◆ Records provided

----------------------------------------

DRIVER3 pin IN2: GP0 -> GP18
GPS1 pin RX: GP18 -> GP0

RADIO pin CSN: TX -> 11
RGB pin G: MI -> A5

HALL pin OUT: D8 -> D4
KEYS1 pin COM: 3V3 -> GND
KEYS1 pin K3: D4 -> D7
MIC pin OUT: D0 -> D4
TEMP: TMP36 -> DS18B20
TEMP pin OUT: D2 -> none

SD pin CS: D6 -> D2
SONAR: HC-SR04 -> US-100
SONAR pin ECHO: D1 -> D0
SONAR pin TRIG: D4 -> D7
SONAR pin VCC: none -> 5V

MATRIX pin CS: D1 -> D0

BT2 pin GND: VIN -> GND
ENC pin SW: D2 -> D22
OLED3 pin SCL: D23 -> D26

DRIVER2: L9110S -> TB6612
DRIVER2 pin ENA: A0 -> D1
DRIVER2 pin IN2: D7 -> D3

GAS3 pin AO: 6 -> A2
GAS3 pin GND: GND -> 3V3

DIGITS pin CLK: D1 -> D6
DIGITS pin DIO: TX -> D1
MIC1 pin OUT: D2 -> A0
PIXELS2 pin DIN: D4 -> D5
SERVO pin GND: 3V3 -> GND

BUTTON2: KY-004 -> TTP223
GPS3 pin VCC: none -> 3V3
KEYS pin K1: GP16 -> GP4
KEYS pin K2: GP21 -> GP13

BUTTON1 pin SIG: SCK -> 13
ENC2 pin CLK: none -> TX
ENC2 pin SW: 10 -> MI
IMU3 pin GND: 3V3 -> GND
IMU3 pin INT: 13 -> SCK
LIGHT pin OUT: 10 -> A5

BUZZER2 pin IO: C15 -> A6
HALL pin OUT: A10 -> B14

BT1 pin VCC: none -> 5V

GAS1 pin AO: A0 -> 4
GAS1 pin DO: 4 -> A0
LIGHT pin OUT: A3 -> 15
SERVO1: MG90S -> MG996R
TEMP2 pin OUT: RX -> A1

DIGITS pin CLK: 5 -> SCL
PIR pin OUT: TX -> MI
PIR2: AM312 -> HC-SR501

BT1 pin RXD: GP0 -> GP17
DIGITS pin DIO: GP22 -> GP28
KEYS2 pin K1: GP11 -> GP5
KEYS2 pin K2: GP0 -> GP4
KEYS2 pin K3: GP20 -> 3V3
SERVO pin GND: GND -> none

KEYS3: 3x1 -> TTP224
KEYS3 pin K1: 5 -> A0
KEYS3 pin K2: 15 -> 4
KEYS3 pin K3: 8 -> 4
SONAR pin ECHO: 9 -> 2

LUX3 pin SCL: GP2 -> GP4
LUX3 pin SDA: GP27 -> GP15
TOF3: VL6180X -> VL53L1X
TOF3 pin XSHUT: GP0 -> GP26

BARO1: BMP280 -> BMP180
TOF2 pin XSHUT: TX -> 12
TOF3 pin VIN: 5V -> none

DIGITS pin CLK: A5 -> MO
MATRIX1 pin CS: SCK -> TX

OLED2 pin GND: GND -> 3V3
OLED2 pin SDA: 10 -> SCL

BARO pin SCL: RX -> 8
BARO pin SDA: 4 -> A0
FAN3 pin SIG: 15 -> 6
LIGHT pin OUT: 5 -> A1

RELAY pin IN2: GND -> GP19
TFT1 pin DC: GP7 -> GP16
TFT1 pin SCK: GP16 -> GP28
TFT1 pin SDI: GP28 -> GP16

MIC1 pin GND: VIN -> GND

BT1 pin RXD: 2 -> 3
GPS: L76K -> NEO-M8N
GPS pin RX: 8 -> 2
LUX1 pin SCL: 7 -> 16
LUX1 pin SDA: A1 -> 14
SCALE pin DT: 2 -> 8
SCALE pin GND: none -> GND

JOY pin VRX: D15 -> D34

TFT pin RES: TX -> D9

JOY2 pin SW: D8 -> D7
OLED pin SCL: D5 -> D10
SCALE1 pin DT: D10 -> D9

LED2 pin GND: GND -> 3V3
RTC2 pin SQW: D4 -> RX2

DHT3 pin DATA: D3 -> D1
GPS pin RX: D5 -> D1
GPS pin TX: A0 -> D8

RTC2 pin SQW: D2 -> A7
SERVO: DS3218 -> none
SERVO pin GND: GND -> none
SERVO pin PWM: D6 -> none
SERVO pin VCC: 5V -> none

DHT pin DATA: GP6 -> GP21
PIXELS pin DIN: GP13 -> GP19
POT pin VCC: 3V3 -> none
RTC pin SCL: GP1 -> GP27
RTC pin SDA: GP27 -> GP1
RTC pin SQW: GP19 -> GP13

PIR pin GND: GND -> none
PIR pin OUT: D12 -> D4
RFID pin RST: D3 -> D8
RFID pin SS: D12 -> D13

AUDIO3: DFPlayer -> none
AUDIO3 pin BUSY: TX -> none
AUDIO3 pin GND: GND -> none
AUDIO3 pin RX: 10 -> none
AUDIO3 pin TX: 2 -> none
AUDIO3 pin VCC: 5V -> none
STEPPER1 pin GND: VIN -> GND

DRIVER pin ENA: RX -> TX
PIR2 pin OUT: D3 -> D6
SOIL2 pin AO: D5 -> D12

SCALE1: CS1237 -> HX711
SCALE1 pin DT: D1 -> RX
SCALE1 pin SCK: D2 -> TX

----------------------------------------

◆ Assignment
Copy all of the entries above exactly as shown.

◆ The answer
DRIVER3 pin IN2: GP0 -> GP18
GPS1 pin RX: GP18 -> GP0

RADIO pin CSN: TX -> 11
RGB pin G: MI -> A5

HALL pin OUT: D8 -> D4
KEYS1 pin COM: 3V3 -> GND
KEYS1 pin K3: D4 -> D7
MIC pin OUT: D0 -> D4
TEMP: TMP36 -> DS18B20
TEMP pin OUT: D2 -> none

SD pin CS: D6 -> D2
SONAR: HC-SR04 -> US-100
SONAR pin ECHO: D1 -> D0
SONAR pin TRIG: D4 -> D7
SONAR pin VCC: none -> 5V

MATRIX pin CS: D1 -> D0

BT2 pin GND: VIN -> GND
ENC pin SW: D2 -> D22
OLED3 pin SCL: D23 -> D26

DRIVER2: L9110S -> TB6612
DRIVER2 pin ENA: A0 -> D1
DRIVER2 pin IN2: D7 -> D3

GAS3 pin AO: 6 -> A2
GAS3 pin GND: GND -> 3V3

DIGITS pin CLK: D1 -> D6
DIGITS pin DIO: TX -> D1
MIC1 pin OUT: D2 -> A0
PIXELS2 pin DIN: D4 -> D5
SERVO pin GND: 3V3 -> GND

BUTTON2: KY-004 -> TTP223
GPS3 pin VCC: none -> 3V3
KEYS pin K1: GP16 -> GP4
KEYS pin K2: GP21 -> GP13

BUTTON1 pin SIG: SCK -> 13
ENC2 pin CLK: none -> TX
ENC2 pin SW: 10 -> MI
IMU3 pin GND: 3V3 -> GND
IMU3 pin INT: 13 -> SCK
LIGHT pin OUT: 10 -> A5

BUZZER2 pin IO: C15 -> A6
HALL pin OUT: A10 -> B14

BT1 pin VCC: none -> 5V

GAS1 pin AO: A0 -> 4
GAS1 pin DO: 4 -> A0
LIGHT pin OUT: A3 -> 15
SERVO1: MG90S -> MG996R
TEMP2 pin OUT: RX -> A1

DIGITS pin CLK: 5 -> SCL
PIR pin OUT: TX -> MI
PIR2: AM312 -> HC-SR501

BT1 pin RXD: GP0 -> GP17
DIGITS pin DIO: GP22 -> GP28
KEYS2 pin K1: GP11 -> GP5
KEYS2 pin K2: GP0 -> GP4
KEYS2 pin K3: GP20 -> 3V3
SERVO pin GND: GND -> none

KEYS3: 3x1 -> TTP224
KEYS3 pin K1: 5 -> A0
KEYS3 pin K2: 15 -> 4
KEYS3 pin K3: 8 -> 4
SONAR pin ECHO: 9 -> 2

LUX3 pin SCL: GP2 -> GP4
LUX3 pin SDA: GP27 -> GP15
TOF3: VL6180X -> VL53L1X
TOF3 pin XSHUT: GP0 -> GP26

BARO1: BMP280 -> BMP180
TOF2 pin XSHUT: TX -> 12
TOF3 pin VIN: 5V -> none

DIGITS pin CLK: A5 -> MO
MATRIX1 pin CS: SCK -> TX

OLED2 pin GND: GND -> 3V3
OLED2 pin SDA: 10 -> SCL

BARO pin SCL: RX -> 8
BARO pin SDA: 4 -> A0
FAN3 pin SIG: 15 -> 6
LIGHT pin OUT: 5 -> A1

RELAY pin IN2: GND -> GP19
TFT1 pin DC: GP7 -> GP16
TFT1 pin SCK: GP16 -> GP28
TFT1 pin SDI: GP28 -> GP16

MIC1 pin GND: VIN -> GND

BT1 pin RXD: 2 -> 3
GPS: L76K -> NEO-M8N
GPS pin RX: 8 -> 2
LUX1 pin SCL: 7 -> 16
LUX1 pin SDA: A1 -> 14
SCALE pin DT: 2 -> 8
SCALE pin GND: none -> GND

JOY pin VRX: D15 -> D34

TFT pin RES: TX -> D9

JOY2 pin SW: D8 -> D7
OLED pin SCL: D5 -> D10
SCALE1 pin DT: D10 -> D9

LED2 pin GND: GND -> 3V3
RTC2 pin SQW: D4 -> RX2

DHT3 pin DATA: D3 -> D1
GPS pin RX: D5 -> D1
GPS pin TX: A0 -> D8

RTC2 pin SQW: D2 -> A7
SERVO: DS3218 -> none
SERVO pin GND: GND -> none
SERVO pin PWM: D6 -> none
SERVO pin VCC: 5V -> none

DHT pin DATA: GP6 -> GP21
PIXELS pin DIN: GP13 -> GP19
POT pin VCC: 3V3 -> none
RTC pin SCL: GP1 -> GP27
RTC pin SDA: GP27 -> GP1
RTC pin SQW: GP19 -> GP13

PIR pin GND: GND -> none
PIR pin OUT: D12 -> D4
RFID pin RST: D3 -> D8
RFID pin SS: D12 -> D13

AUDIO3: DFPlayer -> none
AUDIO3 pin BUSY: TX -> none
AUDIO3 pin GND: GND -> none
AUDIO3 pin RX: 10 -> none
AUDIO3 pin TX: 2 -> none
AUDIO3 pin VCC: 5V -> none
STEPPER1 pin GND: VIN -> GND

DRIVER pin ENA: RX -> TX
PIR2 pin OUT: D3 -> D6
SOIL2 pin AO: D5 -> D12

SCALE1: CS1237 -> HX711
SCALE1 pin DT: D1 -> RX
SCALE1 pin SCK: D2 -> TX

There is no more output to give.